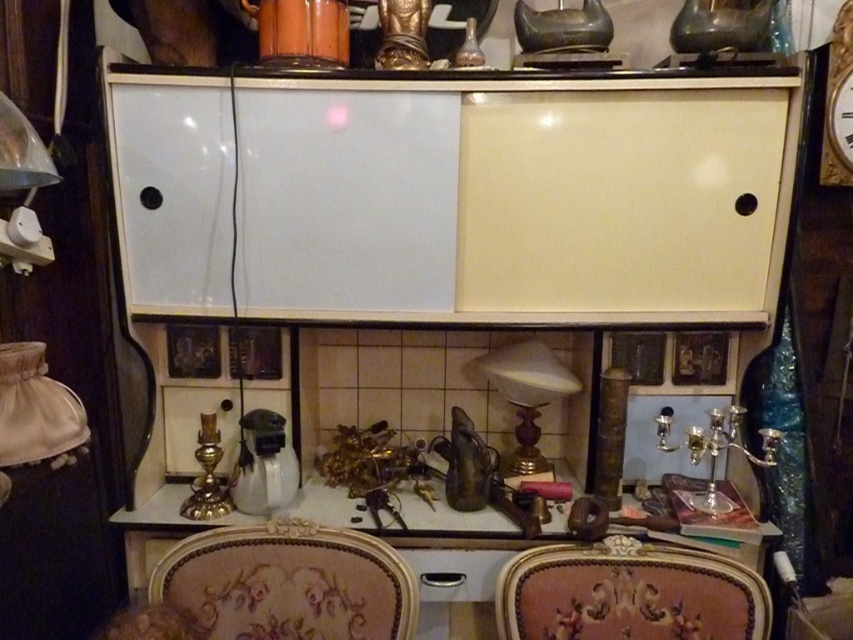
Question: Does velvet upholstered chair at lower center appear over velvet floral chair at center?

Choices:
 (A) no
 (B) yes

Answer: (B)

Question: Which point is closer to the camera taking this photo?

Choices:
 (A) (297, 100)
 (B) (397, 582)
 (C) (544, 461)
 (D) (656, 573)

Answer: (B)

Question: Considering the real-world distances, which object is farthest from the velvet upholstered chair at lower center?

Choices:
 (A) metallic silver drawer at center
 (B) matte glass lamp at center
 (C) metallic brass table at center

Answer: (B)

Question: Among these points, which one is nearest to the camera?

Choices:
 (A) (469, 570)
 (B) (56, 381)

Answer: (B)

Question: Is matte glass lamp at center thinner than gold metallic clock at upper right?

Choices:
 (A) yes
 (B) no

Answer: (B)

Question: Does white glossy cabinet at upper center lie in front of velvet upholstered chair at lower center?

Choices:
 (A) no
 (B) yes

Answer: (A)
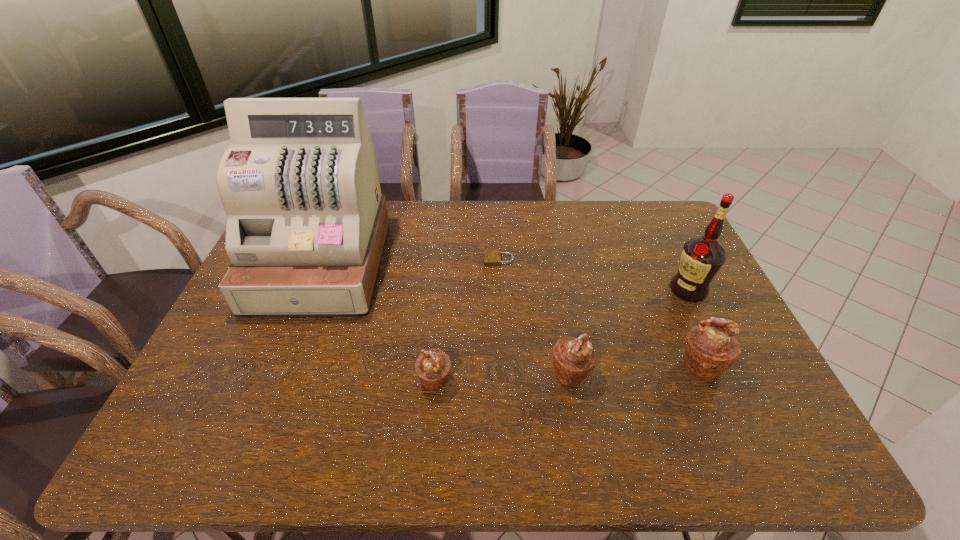
Image resolution: width=960 pixels, height=540 pixels. What are the coordinates of `free space located on the right of the shortest muffin` in the screenshot? It's located at (527, 381).

Where is `vacant space situated 0.170m on the left of the second tallest muffin`? The height and width of the screenshot is (540, 960). vacant space situated 0.170m on the left of the second tallest muffin is located at coordinates (484, 373).

I want to click on vacant space located on the back of the rightmost muffin, so click(x=655, y=261).

Where is `free spot located on the keyhole side of the padlock`? Image resolution: width=960 pixels, height=540 pixels. free spot located on the keyhole side of the padlock is located at coordinates (454, 260).

Locate an element on the screen. free space located 0.160m on the keyhole side of the padlock is located at coordinates pyautogui.click(x=436, y=260).

Where is `free space located on the keyhole side of the padlock`? free space located on the keyhole side of the padlock is located at coordinates [412, 260].

Where is `vacant space positioned 0.160m on the operating side of the leftmost object`? vacant space positioned 0.160m on the operating side of the leftmost object is located at coordinates [x=281, y=364].

Where is `vacant space located 0.220m on the label of the fifth shortest object`? Image resolution: width=960 pixels, height=540 pixels. vacant space located 0.220m on the label of the fifth shortest object is located at coordinates (598, 290).

Locate an element on the screen. free space located on the label of the fifth shortest object is located at coordinates (643, 290).

The width and height of the screenshot is (960, 540). I want to click on vacant region located 0.180m on the label of the fifth shortest object, so click(612, 290).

WHAT YOU HAVE TO DO: Rewrite all the items above, swapping each "muffin" for "cupcake" and leaving everything else unchanged. Leave the pictures out.

SOLUTION:
Question: Does velvet upholstered chair at lower center appear over velvet floral chair at center?

Choices:
 (A) no
 (B) yes

Answer: (B)

Question: Which point is closer to the camera taking this photo?

Choices:
 (A) (297, 100)
 (B) (397, 582)
 (C) (544, 461)
 (D) (656, 573)

Answer: (B)

Question: Considering the real-world distances, which object is farthest from the velvet upholstered chair at lower center?

Choices:
 (A) metallic silver drawer at center
 (B) matte glass lamp at center
 (C) metallic brass table at center

Answer: (B)

Question: Among these points, which one is nearest to the camera?

Choices:
 (A) (469, 570)
 (B) (56, 381)

Answer: (B)

Question: Is matte glass lamp at center thinner than gold metallic clock at upper right?

Choices:
 (A) yes
 (B) no

Answer: (B)

Question: Does white glossy cabinet at upper center lie in front of velvet upholstered chair at lower center?

Choices:
 (A) no
 (B) yes

Answer: (A)
Image resolution: width=960 pixels, height=540 pixels. What are the coordinates of `free space located on the right of the shortest cupcake` in the screenshot? It's located at (527, 381).

Where is `vacant space situated 0.170m on the left of the second tallest cupcake`? The height and width of the screenshot is (540, 960). vacant space situated 0.170m on the left of the second tallest cupcake is located at coordinates (484, 373).

I want to click on vacant space located on the back of the rightmost cupcake, so click(x=655, y=261).

Where is `free spot located on the keyhole side of the padlock`? Image resolution: width=960 pixels, height=540 pixels. free spot located on the keyhole side of the padlock is located at coordinates (454, 260).

Locate an element on the screen. free space located 0.160m on the keyhole side of the padlock is located at coordinates pyautogui.click(x=436, y=260).

Where is `free space located on the keyhole side of the padlock`? free space located on the keyhole side of the padlock is located at coordinates [412, 260].

Where is `vacant space positioned 0.160m on the operating side of the leftmost object`? vacant space positioned 0.160m on the operating side of the leftmost object is located at coordinates [x=281, y=364].

Where is `vacant space located 0.220m on the label of the fifth shortest object`? Image resolution: width=960 pixels, height=540 pixels. vacant space located 0.220m on the label of the fifth shortest object is located at coordinates (598, 290).

Locate an element on the screen. free space located on the label of the fifth shortest object is located at coordinates (643, 290).

The width and height of the screenshot is (960, 540). I want to click on vacant region located 0.180m on the label of the fifth shortest object, so click(612, 290).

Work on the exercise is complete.